- [WHAT THIS TASK INVOLVES]: Below this line is a set of entries; quote exactly the lines from the line that contains "L1: none -> 3.3uH (IC3/OA, SIG)" to the line that contains "R3: 4.7k (GND, IC1/PA2)", both lines included.

----

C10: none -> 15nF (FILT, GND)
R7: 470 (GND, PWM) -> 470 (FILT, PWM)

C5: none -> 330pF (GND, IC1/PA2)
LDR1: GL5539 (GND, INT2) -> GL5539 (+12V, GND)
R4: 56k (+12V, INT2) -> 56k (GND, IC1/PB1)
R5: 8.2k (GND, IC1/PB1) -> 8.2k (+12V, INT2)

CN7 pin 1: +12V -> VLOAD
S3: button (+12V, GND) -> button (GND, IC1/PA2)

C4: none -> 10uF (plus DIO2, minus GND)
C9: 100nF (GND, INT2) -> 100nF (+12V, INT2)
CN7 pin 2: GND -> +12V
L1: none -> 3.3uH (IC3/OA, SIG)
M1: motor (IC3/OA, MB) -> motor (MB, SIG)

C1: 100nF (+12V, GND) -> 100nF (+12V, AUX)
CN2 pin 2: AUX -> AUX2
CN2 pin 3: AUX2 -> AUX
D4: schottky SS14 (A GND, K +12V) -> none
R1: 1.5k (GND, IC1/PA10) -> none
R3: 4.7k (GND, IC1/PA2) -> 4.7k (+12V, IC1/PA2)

----

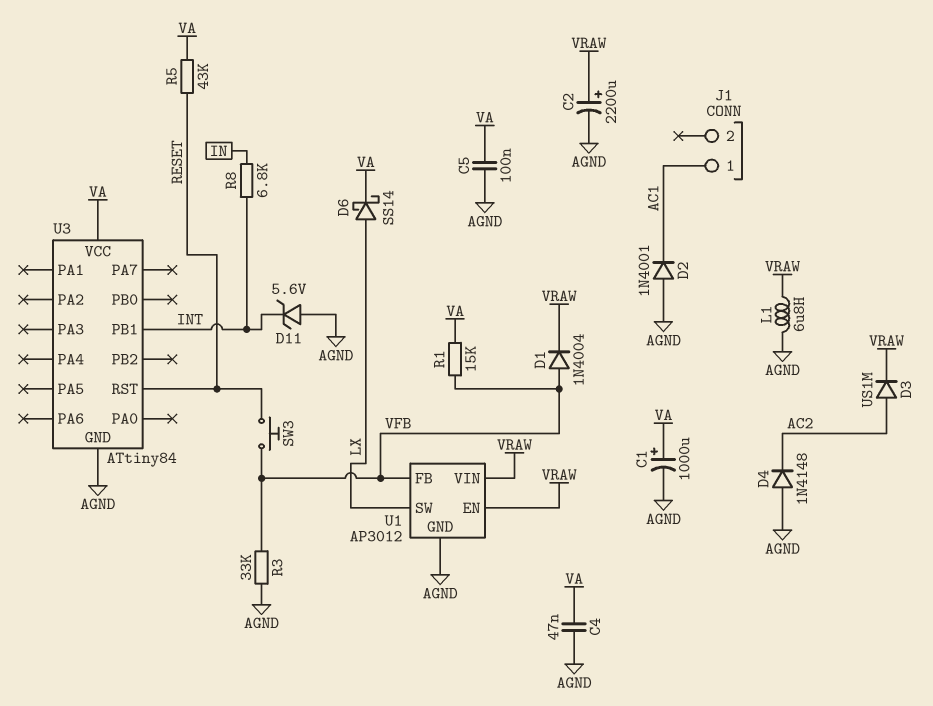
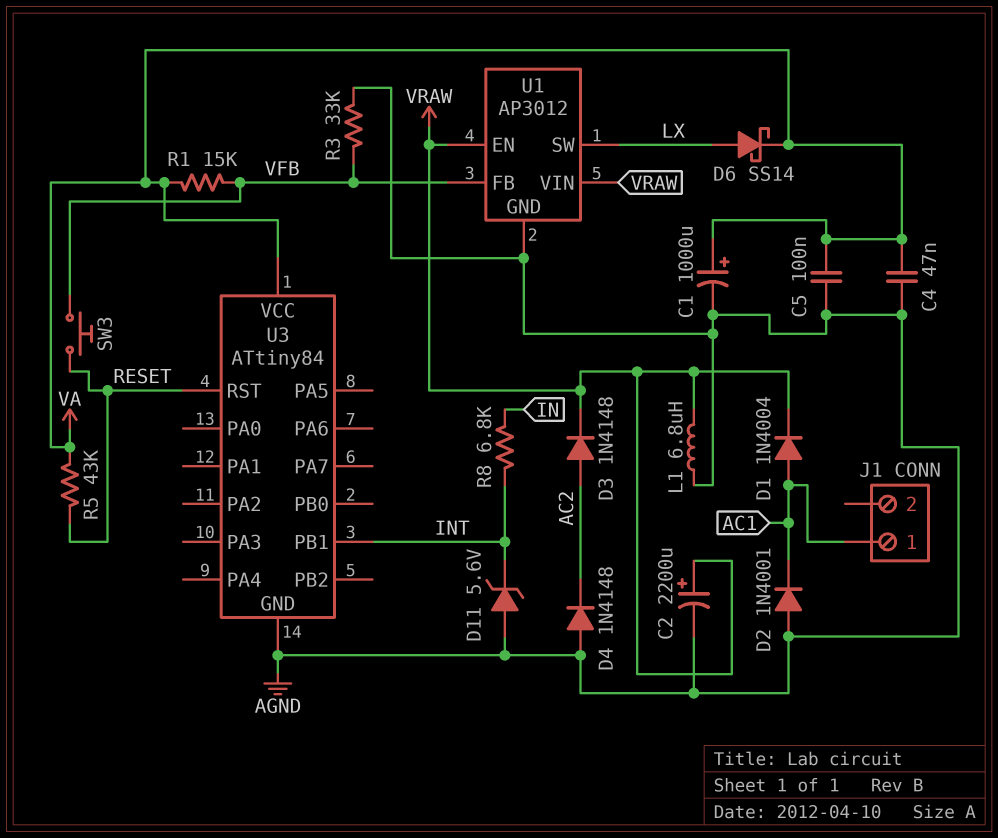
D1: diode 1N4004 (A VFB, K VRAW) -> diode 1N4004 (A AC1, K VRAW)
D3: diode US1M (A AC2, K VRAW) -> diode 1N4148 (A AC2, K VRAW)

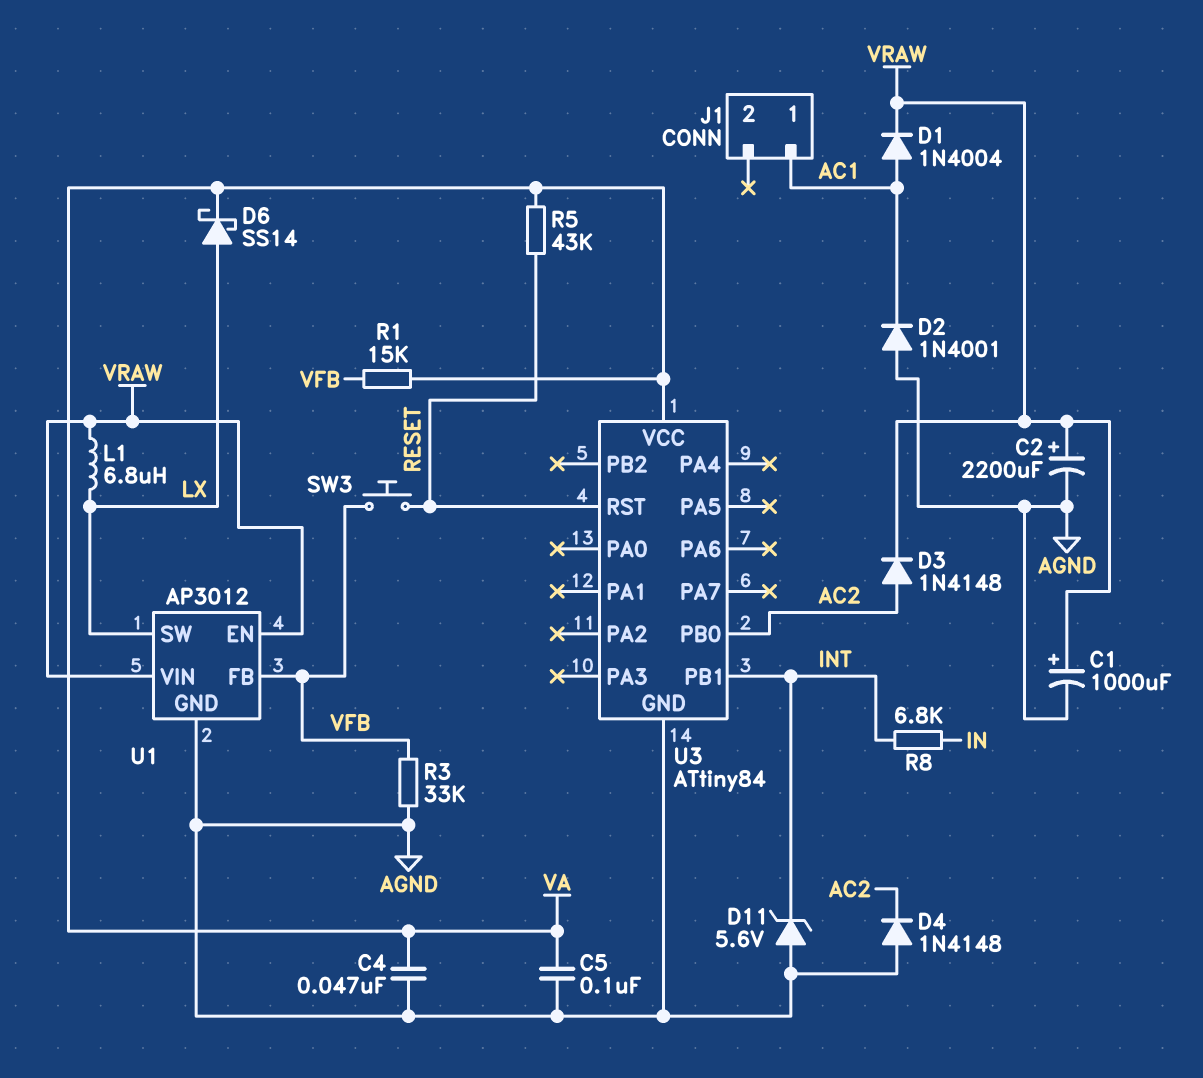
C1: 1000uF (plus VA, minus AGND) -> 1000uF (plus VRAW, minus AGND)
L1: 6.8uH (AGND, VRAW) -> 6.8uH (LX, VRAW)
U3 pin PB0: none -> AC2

----

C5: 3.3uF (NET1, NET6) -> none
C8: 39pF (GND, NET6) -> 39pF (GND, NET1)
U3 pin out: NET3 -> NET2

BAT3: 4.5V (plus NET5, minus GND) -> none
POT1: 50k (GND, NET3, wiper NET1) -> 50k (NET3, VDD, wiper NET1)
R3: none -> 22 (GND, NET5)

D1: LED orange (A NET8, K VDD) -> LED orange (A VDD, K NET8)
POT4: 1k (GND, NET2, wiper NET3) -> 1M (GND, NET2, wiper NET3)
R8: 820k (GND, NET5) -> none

----

- [PROBLEM SOLUTION]:
L1: none -> 3.3uH (IC3/OA, SIG)
M1: motor (IC3/OA, MB) -> motor (MB, SIG)

C1: 100nF (+12V, GND) -> 100nF (+12V, AUX)
CN2 pin 2: AUX -> AUX2
CN2 pin 3: AUX2 -> AUX
D4: schottky SS14 (A GND, K +12V) -> none
R1: 1.5k (GND, IC1/PA10) -> none
R3: 4.7k (GND, IC1/PA2) -> 4.7k (+12V, IC1/PA2)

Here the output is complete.